═══ Records supplied

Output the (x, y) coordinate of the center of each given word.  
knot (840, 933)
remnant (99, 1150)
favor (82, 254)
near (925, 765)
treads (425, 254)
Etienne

══════

Transcribe each of the entries above word for word.

Output the (x, y) coordinate of the center of each given word.  
knot (840, 933)
remnant (99, 1150)
favor (82, 254)
near (925, 765)
treads (425, 254)
Etienne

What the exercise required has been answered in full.